Records excerpted from a collection
■ ■ ■
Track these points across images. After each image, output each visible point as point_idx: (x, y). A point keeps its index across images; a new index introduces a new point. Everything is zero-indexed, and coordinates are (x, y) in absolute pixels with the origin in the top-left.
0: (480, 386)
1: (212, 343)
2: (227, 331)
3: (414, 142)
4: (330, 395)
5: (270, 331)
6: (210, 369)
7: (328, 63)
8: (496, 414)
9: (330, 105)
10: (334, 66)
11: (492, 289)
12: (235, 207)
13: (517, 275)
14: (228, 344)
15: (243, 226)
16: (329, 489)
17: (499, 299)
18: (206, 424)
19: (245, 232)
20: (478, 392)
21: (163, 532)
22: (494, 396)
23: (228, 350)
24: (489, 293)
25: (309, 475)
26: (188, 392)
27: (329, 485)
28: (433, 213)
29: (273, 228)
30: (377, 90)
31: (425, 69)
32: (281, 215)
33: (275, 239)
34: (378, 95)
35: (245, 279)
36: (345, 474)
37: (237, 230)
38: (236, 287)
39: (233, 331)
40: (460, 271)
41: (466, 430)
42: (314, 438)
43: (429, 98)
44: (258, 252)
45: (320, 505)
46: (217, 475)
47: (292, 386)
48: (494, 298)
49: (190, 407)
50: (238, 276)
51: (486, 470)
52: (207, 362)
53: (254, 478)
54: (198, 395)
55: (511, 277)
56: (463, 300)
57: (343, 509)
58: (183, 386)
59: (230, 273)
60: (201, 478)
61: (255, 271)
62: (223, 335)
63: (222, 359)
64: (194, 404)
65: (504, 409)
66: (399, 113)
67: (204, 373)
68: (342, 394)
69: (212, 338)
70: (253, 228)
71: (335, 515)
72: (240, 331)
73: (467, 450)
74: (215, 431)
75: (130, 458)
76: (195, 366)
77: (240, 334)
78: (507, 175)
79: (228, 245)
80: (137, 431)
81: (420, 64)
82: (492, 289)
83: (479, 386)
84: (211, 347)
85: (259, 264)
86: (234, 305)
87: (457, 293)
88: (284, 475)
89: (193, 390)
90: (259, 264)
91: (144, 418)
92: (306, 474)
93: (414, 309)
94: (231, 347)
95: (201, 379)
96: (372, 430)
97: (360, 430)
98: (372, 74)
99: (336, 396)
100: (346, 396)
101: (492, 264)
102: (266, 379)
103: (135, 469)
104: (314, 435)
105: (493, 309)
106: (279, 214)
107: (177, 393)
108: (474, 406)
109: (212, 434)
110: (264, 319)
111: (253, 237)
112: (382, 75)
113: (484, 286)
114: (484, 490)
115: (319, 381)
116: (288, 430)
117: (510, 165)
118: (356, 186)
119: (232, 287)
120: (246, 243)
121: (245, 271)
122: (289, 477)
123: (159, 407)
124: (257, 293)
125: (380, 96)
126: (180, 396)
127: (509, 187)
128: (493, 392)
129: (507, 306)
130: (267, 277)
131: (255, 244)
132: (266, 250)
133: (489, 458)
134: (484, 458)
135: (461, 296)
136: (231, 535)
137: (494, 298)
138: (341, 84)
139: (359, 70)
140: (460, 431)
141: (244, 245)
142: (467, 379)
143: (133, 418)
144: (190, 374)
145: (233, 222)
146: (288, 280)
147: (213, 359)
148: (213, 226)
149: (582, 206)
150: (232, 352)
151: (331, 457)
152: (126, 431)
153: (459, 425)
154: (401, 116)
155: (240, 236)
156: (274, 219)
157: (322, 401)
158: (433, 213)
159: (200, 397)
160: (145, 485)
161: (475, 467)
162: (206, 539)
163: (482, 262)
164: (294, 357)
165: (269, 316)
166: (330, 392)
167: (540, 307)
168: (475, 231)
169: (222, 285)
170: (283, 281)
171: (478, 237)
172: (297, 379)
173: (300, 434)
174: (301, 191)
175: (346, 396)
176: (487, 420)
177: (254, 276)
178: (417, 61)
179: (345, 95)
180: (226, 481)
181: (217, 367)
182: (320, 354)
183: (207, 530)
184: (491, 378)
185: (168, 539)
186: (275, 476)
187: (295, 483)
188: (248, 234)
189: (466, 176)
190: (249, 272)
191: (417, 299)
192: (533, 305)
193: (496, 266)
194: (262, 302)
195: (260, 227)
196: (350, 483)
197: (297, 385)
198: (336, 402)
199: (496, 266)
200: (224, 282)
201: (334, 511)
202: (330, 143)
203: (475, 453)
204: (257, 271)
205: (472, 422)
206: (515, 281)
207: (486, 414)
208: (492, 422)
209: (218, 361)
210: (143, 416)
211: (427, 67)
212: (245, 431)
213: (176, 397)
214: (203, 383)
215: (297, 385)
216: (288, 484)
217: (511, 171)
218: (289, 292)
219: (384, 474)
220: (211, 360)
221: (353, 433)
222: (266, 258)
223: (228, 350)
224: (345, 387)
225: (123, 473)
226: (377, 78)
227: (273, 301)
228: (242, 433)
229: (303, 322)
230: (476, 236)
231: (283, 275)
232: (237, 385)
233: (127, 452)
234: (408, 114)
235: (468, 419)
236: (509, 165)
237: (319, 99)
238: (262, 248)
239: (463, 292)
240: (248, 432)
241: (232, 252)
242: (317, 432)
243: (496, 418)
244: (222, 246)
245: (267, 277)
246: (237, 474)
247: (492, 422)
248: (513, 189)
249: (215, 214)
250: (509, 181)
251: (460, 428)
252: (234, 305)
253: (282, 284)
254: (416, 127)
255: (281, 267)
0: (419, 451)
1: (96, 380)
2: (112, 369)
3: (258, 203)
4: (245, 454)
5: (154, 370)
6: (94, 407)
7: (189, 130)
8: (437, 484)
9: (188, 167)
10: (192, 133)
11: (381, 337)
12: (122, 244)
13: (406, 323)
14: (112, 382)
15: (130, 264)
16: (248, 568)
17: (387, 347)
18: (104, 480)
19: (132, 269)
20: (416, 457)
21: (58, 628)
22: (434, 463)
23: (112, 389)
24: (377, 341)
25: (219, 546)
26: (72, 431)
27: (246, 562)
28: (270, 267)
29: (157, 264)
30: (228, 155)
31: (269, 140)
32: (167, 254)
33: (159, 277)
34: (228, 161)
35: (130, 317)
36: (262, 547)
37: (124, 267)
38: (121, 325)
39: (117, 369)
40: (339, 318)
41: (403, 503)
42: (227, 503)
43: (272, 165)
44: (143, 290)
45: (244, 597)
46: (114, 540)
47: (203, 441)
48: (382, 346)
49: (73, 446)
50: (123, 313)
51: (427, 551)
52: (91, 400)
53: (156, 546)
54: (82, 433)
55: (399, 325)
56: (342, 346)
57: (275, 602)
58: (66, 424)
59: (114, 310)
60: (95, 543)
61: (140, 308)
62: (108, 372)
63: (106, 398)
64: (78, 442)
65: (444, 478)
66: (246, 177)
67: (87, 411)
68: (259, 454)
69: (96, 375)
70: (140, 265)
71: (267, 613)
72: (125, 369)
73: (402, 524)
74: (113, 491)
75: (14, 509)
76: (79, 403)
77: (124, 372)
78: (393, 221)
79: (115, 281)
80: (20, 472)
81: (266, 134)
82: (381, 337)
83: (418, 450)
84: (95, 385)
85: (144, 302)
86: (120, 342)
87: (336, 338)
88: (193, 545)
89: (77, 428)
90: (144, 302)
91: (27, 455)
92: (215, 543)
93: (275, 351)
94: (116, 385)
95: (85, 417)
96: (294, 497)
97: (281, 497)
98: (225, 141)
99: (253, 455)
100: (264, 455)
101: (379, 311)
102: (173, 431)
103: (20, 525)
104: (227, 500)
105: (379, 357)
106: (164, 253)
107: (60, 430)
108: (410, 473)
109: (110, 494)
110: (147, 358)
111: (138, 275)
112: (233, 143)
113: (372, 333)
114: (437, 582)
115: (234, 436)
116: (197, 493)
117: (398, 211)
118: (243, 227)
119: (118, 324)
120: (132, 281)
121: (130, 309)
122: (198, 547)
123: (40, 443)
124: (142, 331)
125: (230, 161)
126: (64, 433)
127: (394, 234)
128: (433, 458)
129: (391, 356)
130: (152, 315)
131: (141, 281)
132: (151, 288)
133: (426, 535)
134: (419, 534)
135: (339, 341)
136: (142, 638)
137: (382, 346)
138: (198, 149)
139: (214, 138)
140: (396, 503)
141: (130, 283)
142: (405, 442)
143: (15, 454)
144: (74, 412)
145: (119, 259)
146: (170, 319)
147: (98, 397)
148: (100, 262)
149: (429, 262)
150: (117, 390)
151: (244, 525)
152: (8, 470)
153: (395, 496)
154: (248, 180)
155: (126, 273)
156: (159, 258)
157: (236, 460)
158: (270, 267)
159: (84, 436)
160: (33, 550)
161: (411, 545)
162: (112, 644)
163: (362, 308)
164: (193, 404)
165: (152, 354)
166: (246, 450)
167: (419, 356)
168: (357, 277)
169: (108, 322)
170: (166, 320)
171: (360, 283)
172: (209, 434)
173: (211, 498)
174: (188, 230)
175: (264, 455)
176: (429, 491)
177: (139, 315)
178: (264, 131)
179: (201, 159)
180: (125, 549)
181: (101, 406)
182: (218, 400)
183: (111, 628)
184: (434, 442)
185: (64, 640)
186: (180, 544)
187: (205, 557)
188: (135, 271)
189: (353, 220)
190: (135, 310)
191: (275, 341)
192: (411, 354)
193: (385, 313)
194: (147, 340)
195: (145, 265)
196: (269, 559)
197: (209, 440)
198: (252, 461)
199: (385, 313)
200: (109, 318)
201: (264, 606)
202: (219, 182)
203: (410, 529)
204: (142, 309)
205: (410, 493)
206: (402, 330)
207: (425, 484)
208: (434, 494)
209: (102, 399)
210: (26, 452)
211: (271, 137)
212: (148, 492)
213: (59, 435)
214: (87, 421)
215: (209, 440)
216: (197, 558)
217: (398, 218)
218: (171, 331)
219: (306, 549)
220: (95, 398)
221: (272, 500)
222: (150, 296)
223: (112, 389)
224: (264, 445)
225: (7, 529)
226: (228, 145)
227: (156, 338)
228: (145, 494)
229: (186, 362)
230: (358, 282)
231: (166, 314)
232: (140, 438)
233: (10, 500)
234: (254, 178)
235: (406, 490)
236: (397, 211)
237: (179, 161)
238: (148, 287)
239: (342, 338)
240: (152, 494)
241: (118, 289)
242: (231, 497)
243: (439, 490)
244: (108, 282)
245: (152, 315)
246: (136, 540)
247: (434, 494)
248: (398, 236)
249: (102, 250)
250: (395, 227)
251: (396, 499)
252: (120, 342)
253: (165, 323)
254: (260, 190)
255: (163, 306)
■ ■ ■
> _Exercise_
Update the listing from its start through the line containing "26: (188, 392)", changing "absolute pixels" to "whole pixels" and leaving every other part as it stands.

> _Correct output_
Track these points across images. After each image, output each visible point as point_idx: (x, y). A point keeps its index across images; a new index introduces a new point. Everything is zero-indexed, and coordinates are (x, y) in whole pixels with the origin in the top-left.
0: (480, 386)
1: (212, 343)
2: (227, 331)
3: (414, 142)
4: (330, 395)
5: (270, 331)
6: (210, 369)
7: (328, 63)
8: (496, 414)
9: (330, 105)
10: (334, 66)
11: (492, 289)
12: (235, 207)
13: (517, 275)
14: (228, 344)
15: (243, 226)
16: (329, 489)
17: (499, 299)
18: (206, 424)
19: (245, 232)
20: (478, 392)
21: (163, 532)
22: (494, 396)
23: (228, 350)
24: (489, 293)
25: (309, 475)
26: (188, 392)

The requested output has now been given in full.